» How to complete this task
Would you return, word for word, the lines of the data below from the line with "IR1: TSOP4838 -> KY-022" through the line with "KEYS2 pin K1: RX -> D8", and no others?

» Provided records
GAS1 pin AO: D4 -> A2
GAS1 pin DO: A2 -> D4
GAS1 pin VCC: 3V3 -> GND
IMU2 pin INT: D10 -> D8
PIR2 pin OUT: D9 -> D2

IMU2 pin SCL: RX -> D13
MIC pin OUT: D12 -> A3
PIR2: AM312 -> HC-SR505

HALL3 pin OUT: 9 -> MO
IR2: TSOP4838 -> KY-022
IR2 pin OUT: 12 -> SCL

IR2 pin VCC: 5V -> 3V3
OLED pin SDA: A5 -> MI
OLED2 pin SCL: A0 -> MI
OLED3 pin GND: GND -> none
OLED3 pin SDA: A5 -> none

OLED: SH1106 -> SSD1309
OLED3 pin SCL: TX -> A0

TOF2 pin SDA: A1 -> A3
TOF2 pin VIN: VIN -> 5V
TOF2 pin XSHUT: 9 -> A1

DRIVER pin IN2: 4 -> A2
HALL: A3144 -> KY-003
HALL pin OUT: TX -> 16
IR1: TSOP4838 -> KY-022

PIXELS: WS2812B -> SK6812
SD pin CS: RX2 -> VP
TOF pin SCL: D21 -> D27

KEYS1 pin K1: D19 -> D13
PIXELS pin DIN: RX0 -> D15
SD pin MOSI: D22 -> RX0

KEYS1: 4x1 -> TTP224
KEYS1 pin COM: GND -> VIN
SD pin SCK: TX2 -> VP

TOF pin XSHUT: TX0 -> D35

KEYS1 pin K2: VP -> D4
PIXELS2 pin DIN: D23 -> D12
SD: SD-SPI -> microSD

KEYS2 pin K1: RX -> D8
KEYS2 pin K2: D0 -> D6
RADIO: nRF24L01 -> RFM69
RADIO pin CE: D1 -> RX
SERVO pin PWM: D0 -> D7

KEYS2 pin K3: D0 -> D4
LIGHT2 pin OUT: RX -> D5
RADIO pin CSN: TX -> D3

» Exercise solution
IR1: TSOP4838 -> KY-022

PIXELS: WS2812B -> SK6812
SD pin CS: RX2 -> VP
TOF pin SCL: D21 -> D27

KEYS1 pin K1: D19 -> D13
PIXELS pin DIN: RX0 -> D15
SD pin MOSI: D22 -> RX0

KEYS1: 4x1 -> TTP224
KEYS1 pin COM: GND -> VIN
SD pin SCK: TX2 -> VP

TOF pin XSHUT: TX0 -> D35

KEYS1 pin K2: VP -> D4
PIXELS2 pin DIN: D23 -> D12
SD: SD-SPI -> microSD

KEYS2 pin K1: RX -> D8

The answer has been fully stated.